> **YOUR INSTRUCTIONS**
In the entries below, find the line with "green brick E12:E13" and the line with "white round brick". Reproduce those two lines and every line between them exactly, and nothing more.

> **DATA LISTING**
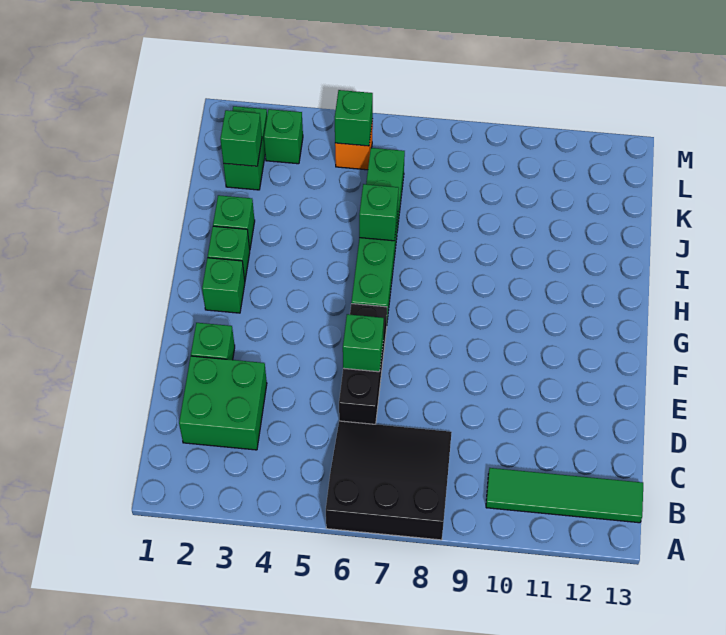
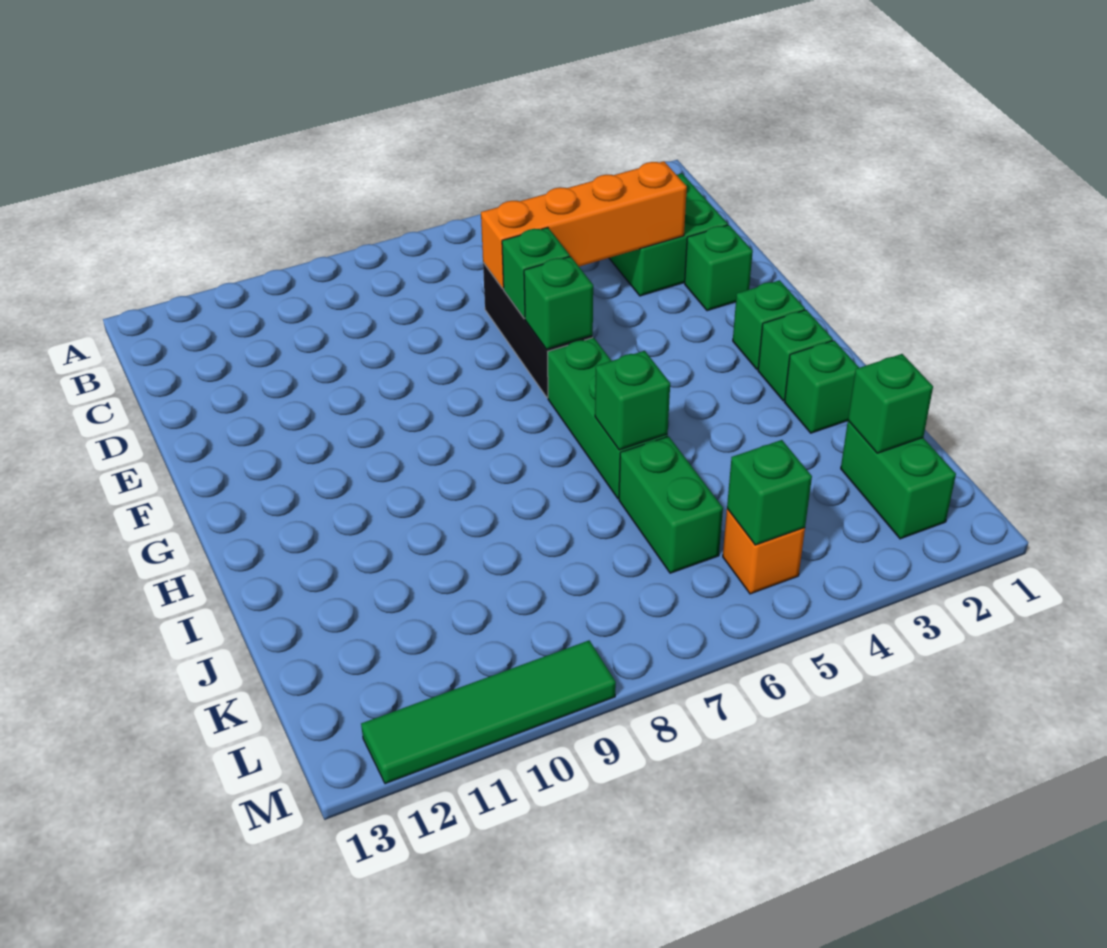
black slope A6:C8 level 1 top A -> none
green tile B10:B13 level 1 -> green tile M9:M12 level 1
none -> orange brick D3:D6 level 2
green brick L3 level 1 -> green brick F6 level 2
---
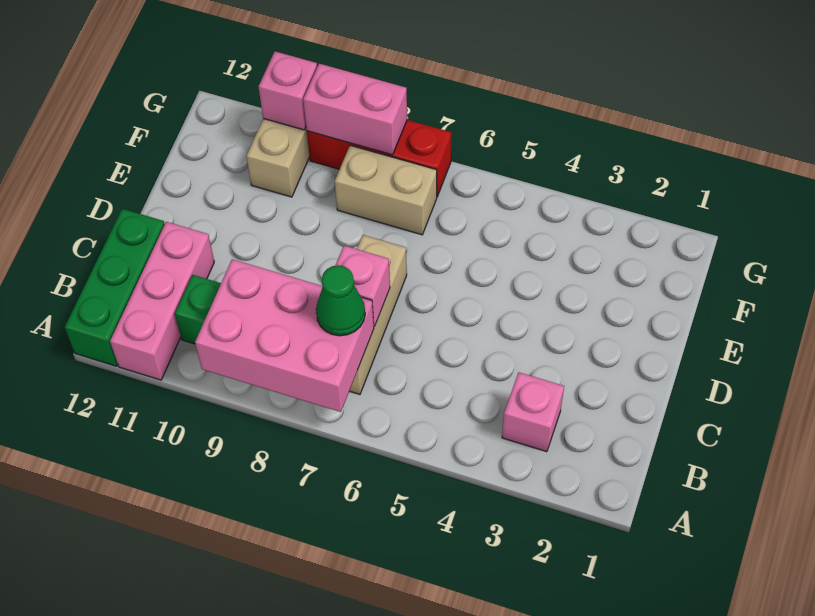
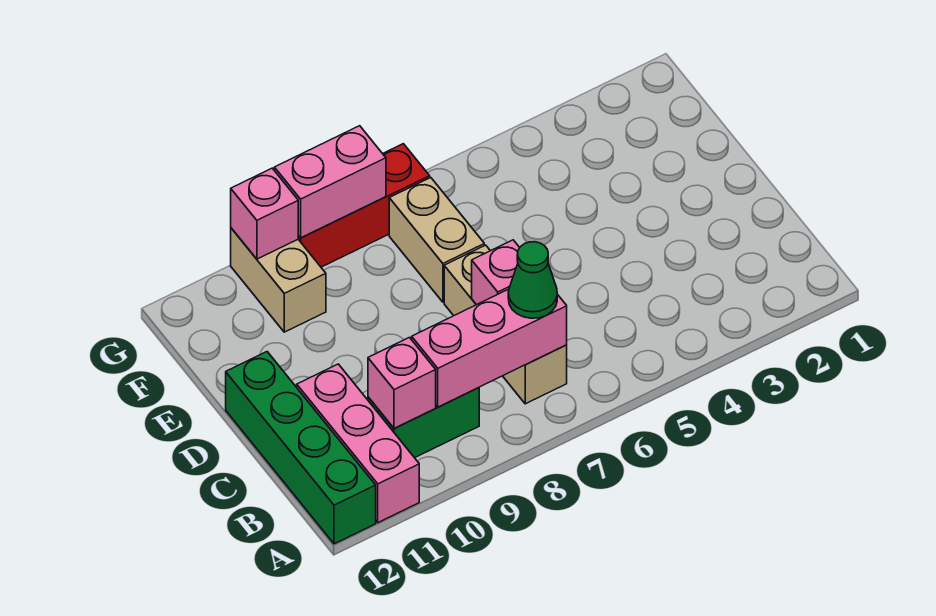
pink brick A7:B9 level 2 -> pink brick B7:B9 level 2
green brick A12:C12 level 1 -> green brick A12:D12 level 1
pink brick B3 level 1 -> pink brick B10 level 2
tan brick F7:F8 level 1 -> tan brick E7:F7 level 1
...
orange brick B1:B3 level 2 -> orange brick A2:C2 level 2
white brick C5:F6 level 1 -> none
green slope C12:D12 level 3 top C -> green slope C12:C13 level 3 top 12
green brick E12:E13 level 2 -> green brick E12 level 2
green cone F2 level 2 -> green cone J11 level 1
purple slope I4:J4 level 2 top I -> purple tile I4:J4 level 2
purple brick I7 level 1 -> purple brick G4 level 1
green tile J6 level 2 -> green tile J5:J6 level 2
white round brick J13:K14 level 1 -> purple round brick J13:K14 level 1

> **ANSWER SECTION**
green brick E12:E13 level 2 -> green brick E12 level 2
green cone F2 level 2 -> green cone J11 level 1
purple slope I4:J4 level 2 top I -> purple tile I4:J4 level 2
purple brick I7 level 1 -> purple brick G4 level 1
green tile J6 level 2 -> green tile J5:J6 level 2
white round brick J13:K14 level 1 -> purple round brick J13:K14 level 1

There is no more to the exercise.